**Requirement**
Render every line of the records below as a JSON list of strings, one string per line, leaving out any blank lines.
____ Supplied entries
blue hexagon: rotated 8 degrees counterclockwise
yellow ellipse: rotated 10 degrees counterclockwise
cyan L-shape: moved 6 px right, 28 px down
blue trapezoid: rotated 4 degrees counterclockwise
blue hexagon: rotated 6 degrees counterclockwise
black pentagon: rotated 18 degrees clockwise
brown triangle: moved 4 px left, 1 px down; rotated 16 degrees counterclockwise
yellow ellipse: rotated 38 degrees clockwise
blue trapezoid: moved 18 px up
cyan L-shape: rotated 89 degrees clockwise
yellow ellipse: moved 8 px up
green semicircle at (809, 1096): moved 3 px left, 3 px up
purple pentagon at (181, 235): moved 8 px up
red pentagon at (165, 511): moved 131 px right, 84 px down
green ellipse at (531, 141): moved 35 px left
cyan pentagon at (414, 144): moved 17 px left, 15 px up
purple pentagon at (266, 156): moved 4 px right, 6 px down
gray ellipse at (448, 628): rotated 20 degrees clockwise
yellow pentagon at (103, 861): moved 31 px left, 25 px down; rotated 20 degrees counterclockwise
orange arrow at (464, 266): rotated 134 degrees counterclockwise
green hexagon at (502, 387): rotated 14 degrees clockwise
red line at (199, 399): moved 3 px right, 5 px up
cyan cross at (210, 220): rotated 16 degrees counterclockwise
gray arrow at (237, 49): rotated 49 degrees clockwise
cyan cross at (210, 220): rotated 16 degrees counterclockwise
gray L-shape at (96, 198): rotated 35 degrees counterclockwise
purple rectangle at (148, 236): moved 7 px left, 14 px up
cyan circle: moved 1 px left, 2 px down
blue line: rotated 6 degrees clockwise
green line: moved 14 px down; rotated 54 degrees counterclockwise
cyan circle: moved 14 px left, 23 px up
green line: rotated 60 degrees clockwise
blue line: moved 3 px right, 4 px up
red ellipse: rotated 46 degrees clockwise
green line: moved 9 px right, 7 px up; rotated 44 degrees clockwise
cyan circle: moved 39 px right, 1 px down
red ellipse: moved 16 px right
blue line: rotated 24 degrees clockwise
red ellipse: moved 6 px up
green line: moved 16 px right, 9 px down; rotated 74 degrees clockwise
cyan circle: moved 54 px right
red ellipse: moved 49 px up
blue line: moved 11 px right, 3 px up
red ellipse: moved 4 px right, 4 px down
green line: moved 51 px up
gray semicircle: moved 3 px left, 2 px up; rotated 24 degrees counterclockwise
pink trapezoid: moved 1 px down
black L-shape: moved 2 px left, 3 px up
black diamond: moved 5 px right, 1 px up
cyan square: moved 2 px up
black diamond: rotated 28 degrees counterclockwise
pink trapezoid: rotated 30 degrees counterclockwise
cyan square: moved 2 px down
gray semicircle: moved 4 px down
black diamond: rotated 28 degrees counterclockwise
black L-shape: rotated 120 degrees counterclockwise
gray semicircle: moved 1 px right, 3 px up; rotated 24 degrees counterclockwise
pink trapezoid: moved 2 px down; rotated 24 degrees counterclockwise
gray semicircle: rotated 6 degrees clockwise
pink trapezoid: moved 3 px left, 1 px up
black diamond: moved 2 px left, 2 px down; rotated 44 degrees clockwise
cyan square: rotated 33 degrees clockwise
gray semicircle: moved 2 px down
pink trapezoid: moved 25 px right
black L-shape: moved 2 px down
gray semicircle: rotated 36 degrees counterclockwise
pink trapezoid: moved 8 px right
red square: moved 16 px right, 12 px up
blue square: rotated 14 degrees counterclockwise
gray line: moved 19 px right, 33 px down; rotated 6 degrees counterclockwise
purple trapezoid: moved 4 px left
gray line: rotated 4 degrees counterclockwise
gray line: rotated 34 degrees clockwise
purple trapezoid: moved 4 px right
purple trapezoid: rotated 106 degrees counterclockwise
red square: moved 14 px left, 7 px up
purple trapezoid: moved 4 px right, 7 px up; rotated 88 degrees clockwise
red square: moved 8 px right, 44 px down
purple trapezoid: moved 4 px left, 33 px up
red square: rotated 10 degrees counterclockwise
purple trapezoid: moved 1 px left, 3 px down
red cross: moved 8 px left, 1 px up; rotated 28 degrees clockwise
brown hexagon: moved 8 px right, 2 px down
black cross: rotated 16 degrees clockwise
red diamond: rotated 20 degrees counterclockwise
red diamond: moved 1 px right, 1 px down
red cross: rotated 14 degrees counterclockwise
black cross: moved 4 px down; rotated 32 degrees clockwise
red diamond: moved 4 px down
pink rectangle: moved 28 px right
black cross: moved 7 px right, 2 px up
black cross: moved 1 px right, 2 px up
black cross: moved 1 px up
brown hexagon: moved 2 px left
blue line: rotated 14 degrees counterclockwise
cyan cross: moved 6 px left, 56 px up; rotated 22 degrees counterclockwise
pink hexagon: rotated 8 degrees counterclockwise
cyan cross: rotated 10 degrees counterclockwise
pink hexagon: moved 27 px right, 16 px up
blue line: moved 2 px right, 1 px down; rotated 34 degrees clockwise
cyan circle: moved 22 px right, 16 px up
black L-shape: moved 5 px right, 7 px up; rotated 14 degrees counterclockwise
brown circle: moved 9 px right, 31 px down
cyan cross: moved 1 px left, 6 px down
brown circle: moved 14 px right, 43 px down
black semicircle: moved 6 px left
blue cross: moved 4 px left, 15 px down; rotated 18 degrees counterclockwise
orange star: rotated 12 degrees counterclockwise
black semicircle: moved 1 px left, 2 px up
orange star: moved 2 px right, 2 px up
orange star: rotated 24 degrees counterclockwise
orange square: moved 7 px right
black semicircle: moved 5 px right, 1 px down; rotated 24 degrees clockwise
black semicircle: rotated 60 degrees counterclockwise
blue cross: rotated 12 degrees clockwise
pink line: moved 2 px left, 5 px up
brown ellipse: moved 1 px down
________
**Response**
[
  "blue hexagon: rotated 8 degrees counterclockwise",
  "yellow ellipse: rotated 10 degrees counterclockwise",
  "cyan L-shape: moved 6 px right, 28 px down",
  "blue trapezoid: rotated 4 degrees counterclockwise",
  "blue hexagon: rotated 6 degrees counterclockwise",
  "black pentagon: rotated 18 degrees clockwise",
  "brown triangle: moved 4 px left, 1 px down; rotated 16 degrees counterclockwise",
  "yellow ellipse: rotated 38 degrees clockwise",
  "blue trapezoid: moved 18 px up",
  "cyan L-shape: rotated 89 degrees clockwise",
  "yellow ellipse: moved 8 px up",
  "green semicircle at (809, 1096): moved 3 px left, 3 px up",
  "purple pentagon at (181, 235): moved 8 px up",
  "red pentagon at (165, 511): moved 131 px right, 84 px down",
  "green ellipse at (531, 141): moved 35 px left",
  "cyan pentagon at (414, 144): moved 17 px left, 15 px up",
  "purple pentagon at (266, 156): moved 4 px right, 6 px down",
  "gray ellipse at (448, 628): rotated 20 degrees clockwise",
  "yellow pentagon at (103, 861): moved 31 px left, 25 px down; rotated 20 degrees counterclockwise",
  "orange arrow at (464, 266): rotated 134 degrees counterclockwise",
  "green hexagon at (502, 387): rotated 14 degrees clockwise",
  "red line at (199, 399): moved 3 px right, 5 px up",
  "cyan cross at (210, 220): rotated 16 degrees counterclockwise",
  "gray arrow at (237, 49): rotated 49 degrees clockwise",
  "cyan cross at (210, 220): rotated 16 degrees counterclockwise",
  "gray L-shape at (96, 198): rotated 35 degrees counterclockwise",
  "purple rectangle at (148, 236): moved 7 px left, 14 px up",
  "cyan circle: moved 1 px left, 2 px down",
  "blue line: rotated 6 degrees clockwise",
  "green line: moved 14 px down; rotated 54 degrees counterclockwise",
  "cyan circle: moved 14 px left, 23 px up",
  "green line: rotated 60 degrees clockwise",
  "blue line: moved 3 px right, 4 px up",
  "red ellipse: rotated 46 degrees clockwise",
  "green line: moved 9 px right, 7 px up; rotated 44 degrees clockwise",
  "cyan circle: moved 39 px right, 1 px down",
  "red ellipse: moved 16 px right",
  "blue line: rotated 24 degrees clockwise",
  "red ellipse: moved 6 px up",
  "green line: moved 16 px right, 9 px down; rotated 74 degrees clockwise",
  "cyan circle: moved 54 px right",
  "red ellipse: moved 49 px up",
  "blue line: moved 11 px right, 3 px up",
  "red ellipse: moved 4 px right, 4 px down",
  "green line: moved 51 px up",
  "gray semicircle: moved 3 px left, 2 px up; rotated 24 degrees counterclockwise",
  "pink trapezoid: moved 1 px down",
  "black L-shape: moved 2 px left, 3 px up",
  "black diamond: moved 5 px right, 1 px up",
  "cyan square: moved 2 px up",
  "black diamond: rotated 28 degrees counterclockwise",
  "pink trapezoid: rotated 30 degrees counterclockwise",
  "cyan square: moved 2 px down",
  "gray semicircle: moved 4 px down",
  "black diamond: rotated 28 degrees counterclockwise",
  "black L-shape: rotated 120 degrees counterclockwise",
  "gray semicircle: moved 1 px right, 3 px up; rotated 24 degrees counterclockwise",
  "pink trapezoid: moved 2 px down; rotated 24 degrees counterclockwise",
  "gray semicircle: rotated 6 degrees clockwise",
  "pink trapezoid: moved 3 px left, 1 px up",
  "black diamond: moved 2 px left, 2 px down; rotated 44 degrees clockwise",
  "cyan square: rotated 33 degrees clockwise",
  "gray semicircle: moved 2 px down",
  "pink trapezoid: moved 25 px right",
  "black L-shape: moved 2 px down",
  "gray semicircle: rotated 36 degrees counterclockwise",
  "pink trapezoid: moved 8 px right",
  "red square: moved 16 px right, 12 px up",
  "blue square: rotated 14 degrees counterclockwise",
  "gray line: moved 19 px right, 33 px down; rotated 6 degrees counterclockwise",
  "purple trapezoid: moved 4 px left",
  "gray line: rotated 4 degrees counterclockwise",
  "gray line: rotated 34 degrees clockwise",
  "purple trapezoid: moved 4 px right",
  "purple trapezoid: rotated 106 degrees counterclockwise",
  "red square: moved 14 px left, 7 px up",
  "purple trapezoid: moved 4 px right, 7 px up; rotated 88 degrees clockwise",
  "red square: moved 8 px right, 44 px down",
  "purple trapezoid: moved 4 px left, 33 px up",
  "red square: rotated 10 degrees counterclockwise",
  "purple trapezoid: moved 1 px left, 3 px down",
  "red cross: moved 8 px left, 1 px up; rotated 28 degrees clockwise",
  "brown hexagon: moved 8 px right, 2 px down",
  "black cross: rotated 16 degrees clockwise",
  "red diamond: rotated 20 degrees counterclockwise",
  "red diamond: moved 1 px right, 1 px down",
  "red cross: rotated 14 degrees counterclockwise",
  "black cross: moved 4 px down; rotated 32 degrees clockwise",
  "red diamond: moved 4 px down",
  "pink rectangle: moved 28 px right",
  "black cross: moved 7 px right, 2 px up",
  "black cross: moved 1 px right, 2 px up",
  "black cross: moved 1 px up",
  "brown hexagon: moved 2 px left",
  "blue line: rotated 14 degrees counterclockwise",
  "cyan cross: moved 6 px left, 56 px up; rotated 22 degrees counterclockwise",
  "pink hexagon: rotated 8 degrees counterclockwise",
  "cyan cross: rotated 10 degrees counterclockwise",
  "pink hexagon: moved 27 px right, 16 px up",
  "blue line: moved 2 px right, 1 px down; rotated 34 degrees clockwise",
  "cyan circle: moved 22 px right, 16 px up",
  "black L-shape: moved 5 px right, 7 px up; rotated 14 degrees counterclockwise",
  "brown circle: moved 9 px right, 31 px down",
  "cyan cross: moved 1 px left, 6 px down",
  "brown circle: moved 14 px right, 43 px down",
  "black semicircle: moved 6 px left",
  "blue cross: moved 4 px left, 15 px down; rotated 18 degrees counterclockwise",
  "orange star: rotated 12 degrees counterclockwise",
  "black semicircle: moved 1 px left, 2 px up",
  "orange star: moved 2 px right, 2 px up",
  "orange star: rotated 24 degrees counterclockwise",
  "orange square: moved 7 px right",
  "black semicircle: moved 5 px right, 1 px down; rotated 24 degrees clockwise",
  "black semicircle: rotated 60 degrees counterclockwise",
  "blue cross: rotated 12 degrees clockwise",
  "pink line: moved 2 px left, 5 px up",
  "brown ellipse: moved 1 px down"
]